=== Section Start ===

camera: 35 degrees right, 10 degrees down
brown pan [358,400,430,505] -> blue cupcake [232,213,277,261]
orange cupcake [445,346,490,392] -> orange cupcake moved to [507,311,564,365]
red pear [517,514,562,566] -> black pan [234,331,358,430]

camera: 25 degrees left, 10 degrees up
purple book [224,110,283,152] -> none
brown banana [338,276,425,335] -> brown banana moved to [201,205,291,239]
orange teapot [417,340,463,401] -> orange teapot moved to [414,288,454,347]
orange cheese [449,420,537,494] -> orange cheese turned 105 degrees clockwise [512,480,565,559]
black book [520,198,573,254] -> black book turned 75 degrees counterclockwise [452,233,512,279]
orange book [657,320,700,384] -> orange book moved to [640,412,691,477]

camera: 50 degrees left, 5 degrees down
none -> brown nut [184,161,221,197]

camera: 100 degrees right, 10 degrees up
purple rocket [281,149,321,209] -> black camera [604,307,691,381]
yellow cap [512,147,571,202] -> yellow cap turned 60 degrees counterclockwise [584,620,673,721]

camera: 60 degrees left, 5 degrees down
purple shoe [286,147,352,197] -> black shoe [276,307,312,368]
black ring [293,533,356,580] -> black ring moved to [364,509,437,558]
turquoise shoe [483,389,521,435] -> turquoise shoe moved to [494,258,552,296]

=== Section End ===

**Activity:** From the listing above, the lines starting with the one that has "brown pan [358,400,430,505]" and running through the one that has "brown banana [338,276,425,335]" should be copied exactly, ends included.

**Expected answer:**
brown pan [358,400,430,505] -> blue cupcake [232,213,277,261]
orange cupcake [445,346,490,392] -> orange cupcake moved to [507,311,564,365]
red pear [517,514,562,566] -> black pan [234,331,358,430]

camera: 25 degrees left, 10 degrees up
purple book [224,110,283,152] -> none
brown banana [338,276,425,335] -> brown banana moved to [201,205,291,239]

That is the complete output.